What you have to do:
Send back the line that contains "U3 pin PGND: VA -> DGND" and all lines following it through the end of the data below, exactly, omitting pictures.

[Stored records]
######
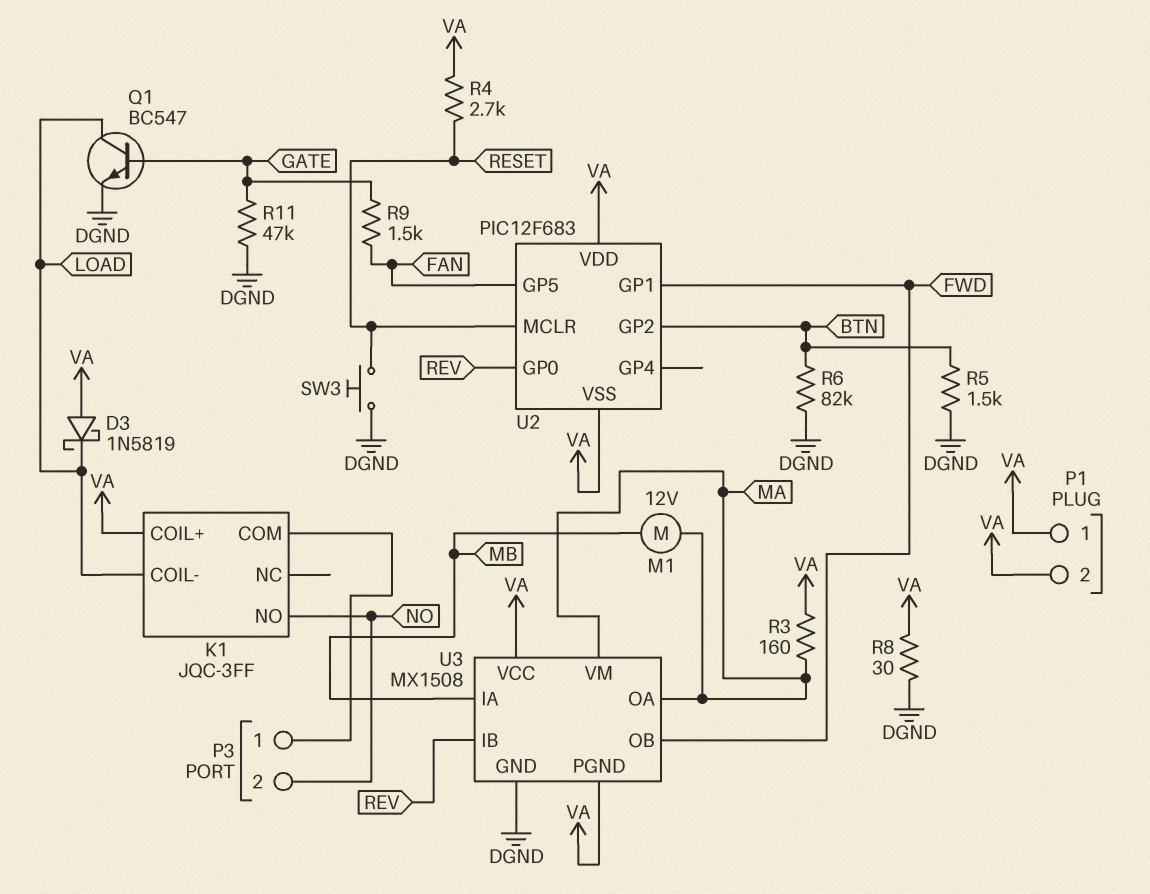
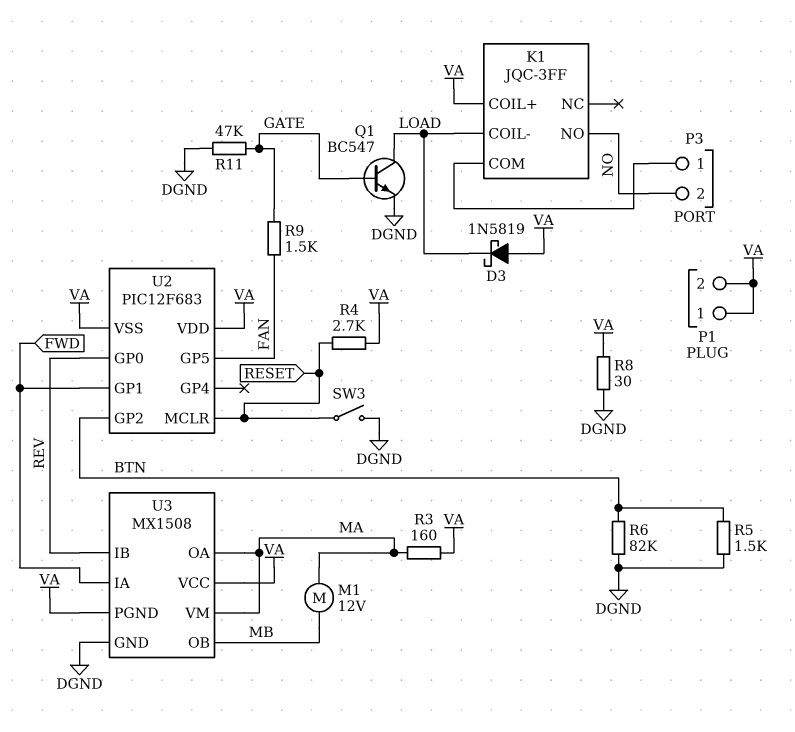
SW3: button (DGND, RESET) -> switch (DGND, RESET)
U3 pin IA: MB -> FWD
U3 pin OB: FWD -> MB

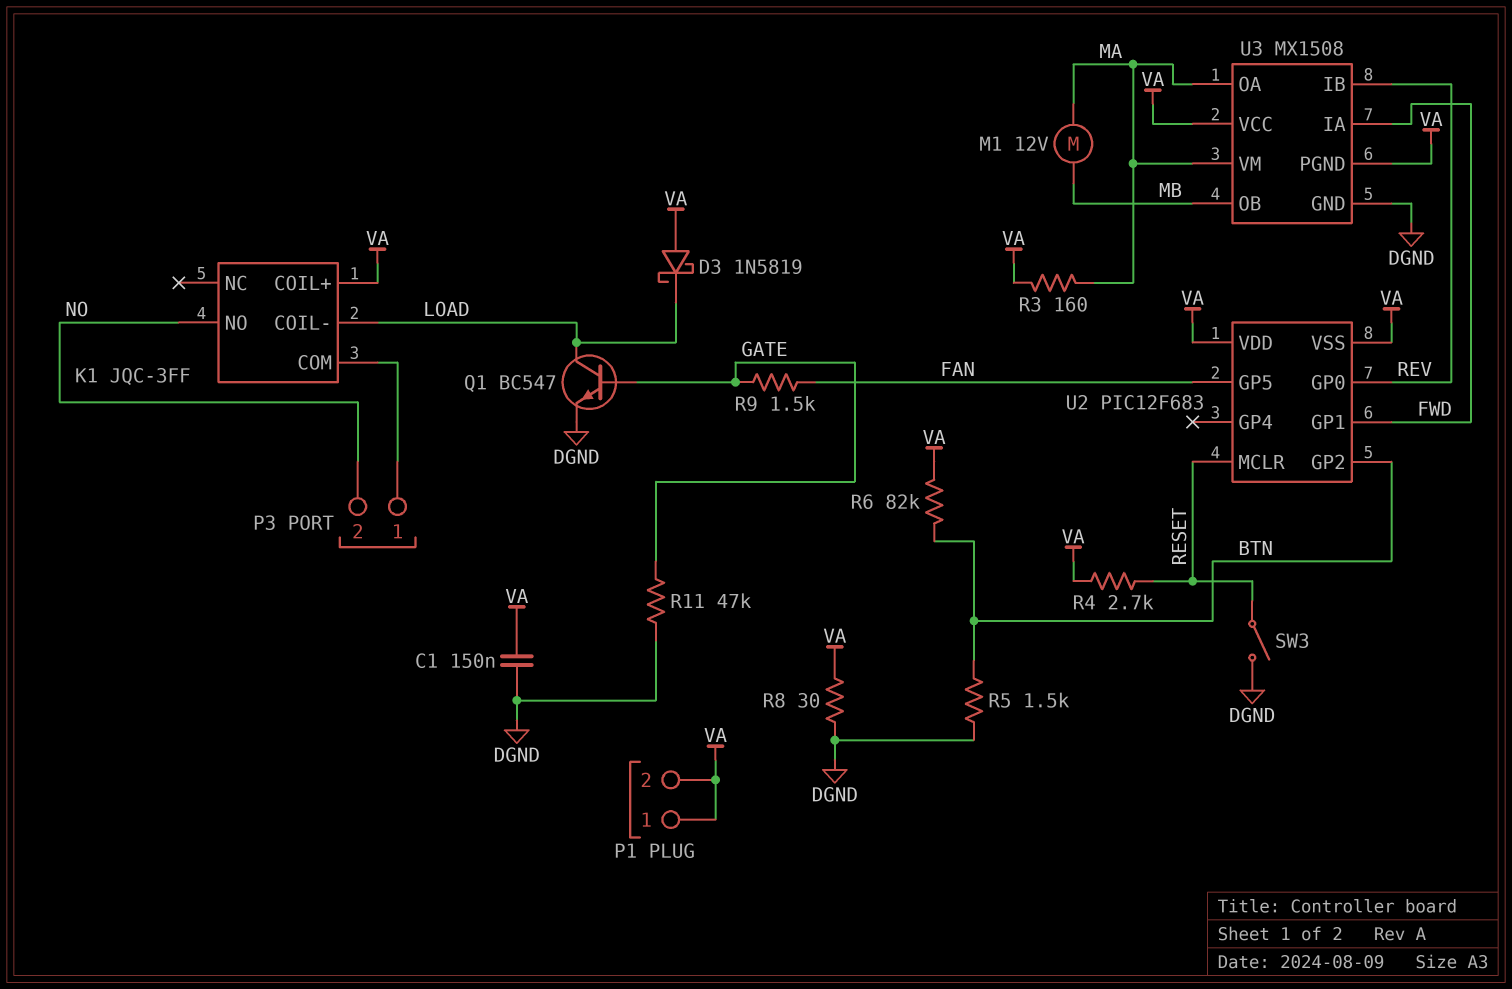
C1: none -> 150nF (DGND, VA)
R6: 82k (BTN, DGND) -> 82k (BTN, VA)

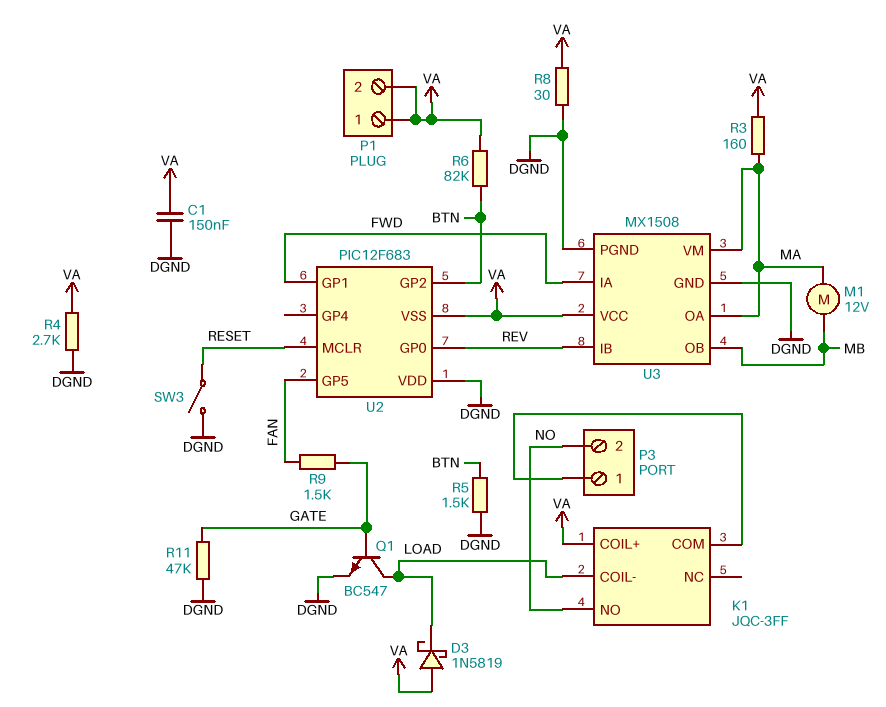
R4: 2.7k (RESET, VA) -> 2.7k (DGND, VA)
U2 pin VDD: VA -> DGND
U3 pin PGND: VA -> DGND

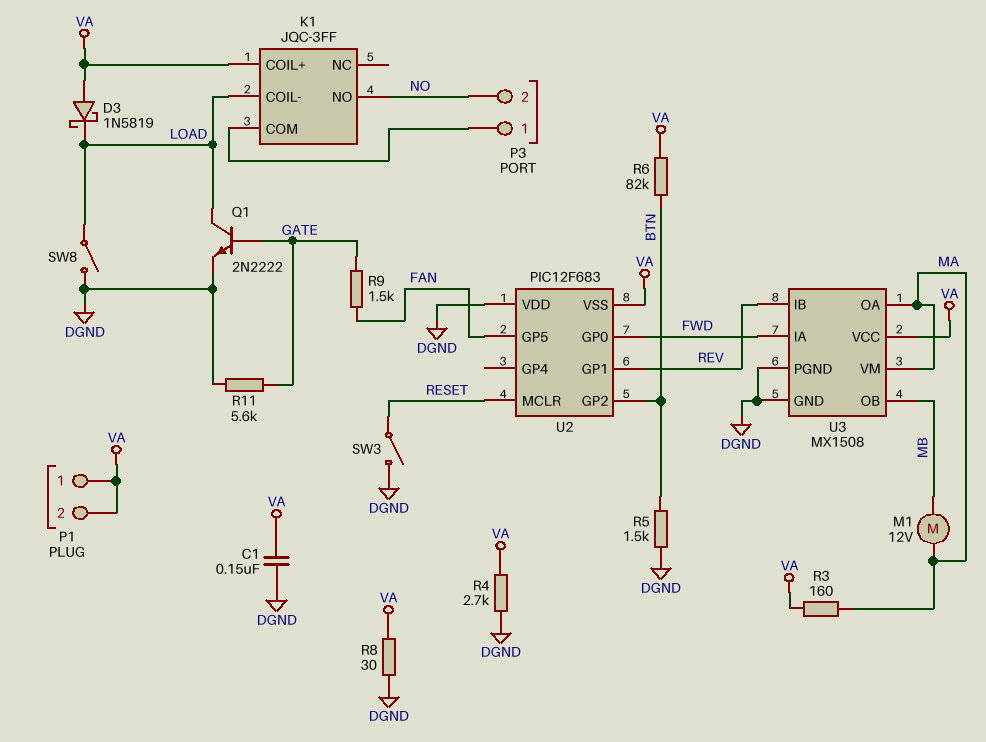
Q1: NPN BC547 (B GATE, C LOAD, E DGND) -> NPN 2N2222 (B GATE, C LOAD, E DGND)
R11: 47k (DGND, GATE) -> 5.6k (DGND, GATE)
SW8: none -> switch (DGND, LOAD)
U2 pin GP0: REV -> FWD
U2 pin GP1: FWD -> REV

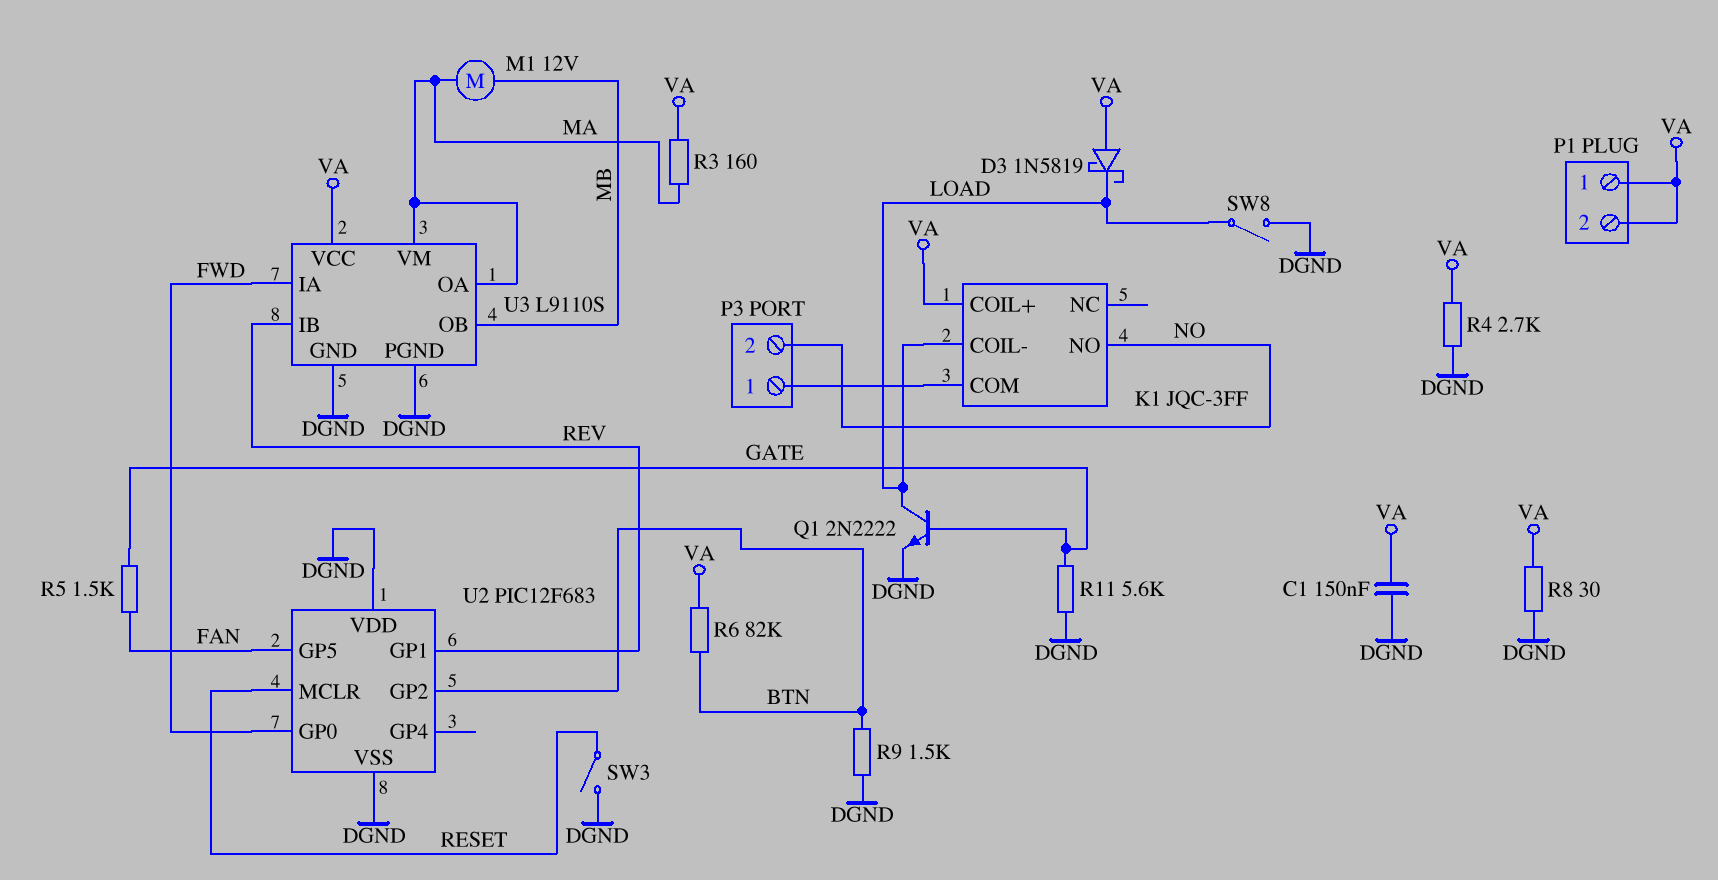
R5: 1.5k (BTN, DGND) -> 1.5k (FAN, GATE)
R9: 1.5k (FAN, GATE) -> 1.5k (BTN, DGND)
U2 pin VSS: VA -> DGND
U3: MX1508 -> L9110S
######
Task answer:
U3 pin PGND: VA -> DGND

Q1: NPN BC547 (B GATE, C LOAD, E DGND) -> NPN 2N2222 (B GATE, C LOAD, E DGND)
R11: 47k (DGND, GATE) -> 5.6k (DGND, GATE)
SW8: none -> switch (DGND, LOAD)
U2 pin GP0: REV -> FWD
U2 pin GP1: FWD -> REV

R5: 1.5k (BTN, DGND) -> 1.5k (FAN, GATE)
R9: 1.5k (FAN, GATE) -> 1.5k (BTN, DGND)
U2 pin VSS: VA -> DGND
U3: MX1508 -> L9110S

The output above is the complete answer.